> [Work order] The response should contain only those lines of the entries below that include the string "Return".
----
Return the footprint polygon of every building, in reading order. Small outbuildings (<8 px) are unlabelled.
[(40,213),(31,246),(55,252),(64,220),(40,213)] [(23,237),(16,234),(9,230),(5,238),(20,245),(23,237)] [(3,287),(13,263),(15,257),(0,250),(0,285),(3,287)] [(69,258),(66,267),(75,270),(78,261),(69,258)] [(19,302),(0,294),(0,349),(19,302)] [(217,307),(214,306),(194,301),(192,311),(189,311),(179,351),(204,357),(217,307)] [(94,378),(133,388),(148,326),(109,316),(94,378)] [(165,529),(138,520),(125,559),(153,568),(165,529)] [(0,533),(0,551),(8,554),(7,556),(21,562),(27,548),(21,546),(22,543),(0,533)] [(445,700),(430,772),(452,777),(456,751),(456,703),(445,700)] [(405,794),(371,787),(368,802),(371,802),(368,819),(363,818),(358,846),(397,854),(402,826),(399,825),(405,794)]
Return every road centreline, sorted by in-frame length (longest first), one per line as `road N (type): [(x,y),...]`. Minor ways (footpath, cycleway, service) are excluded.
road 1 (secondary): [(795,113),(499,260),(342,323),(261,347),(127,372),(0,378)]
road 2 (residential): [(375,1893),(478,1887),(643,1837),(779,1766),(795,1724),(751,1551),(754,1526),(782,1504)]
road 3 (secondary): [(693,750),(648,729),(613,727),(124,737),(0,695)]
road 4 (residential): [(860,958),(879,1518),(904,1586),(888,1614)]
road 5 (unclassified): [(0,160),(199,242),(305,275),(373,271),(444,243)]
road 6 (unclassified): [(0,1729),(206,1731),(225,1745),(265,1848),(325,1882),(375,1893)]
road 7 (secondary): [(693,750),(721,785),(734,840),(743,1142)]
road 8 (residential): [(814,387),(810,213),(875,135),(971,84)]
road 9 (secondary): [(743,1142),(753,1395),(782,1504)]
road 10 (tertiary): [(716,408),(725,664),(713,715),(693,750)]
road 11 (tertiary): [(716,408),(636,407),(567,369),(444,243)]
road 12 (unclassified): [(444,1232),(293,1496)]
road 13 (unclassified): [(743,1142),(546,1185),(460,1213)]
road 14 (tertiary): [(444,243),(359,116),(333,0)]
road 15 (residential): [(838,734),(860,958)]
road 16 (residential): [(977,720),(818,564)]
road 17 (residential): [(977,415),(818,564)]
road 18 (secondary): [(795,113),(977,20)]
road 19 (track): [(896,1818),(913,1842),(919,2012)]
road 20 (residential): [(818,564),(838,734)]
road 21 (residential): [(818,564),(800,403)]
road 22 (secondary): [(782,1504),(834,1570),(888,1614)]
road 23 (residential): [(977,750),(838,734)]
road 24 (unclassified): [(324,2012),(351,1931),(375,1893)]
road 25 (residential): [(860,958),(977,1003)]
----
> [Answer to the exercise]
Return the footprint polygon of every building, in reading order. Small outbuildings (<8 px) are unlabelled.
Return every road centreline, sorted by in-frame length (longest first), one per line as `road N (type): [(x,y),...]`. Minor ways (footpath, cycleway, service) are excluded.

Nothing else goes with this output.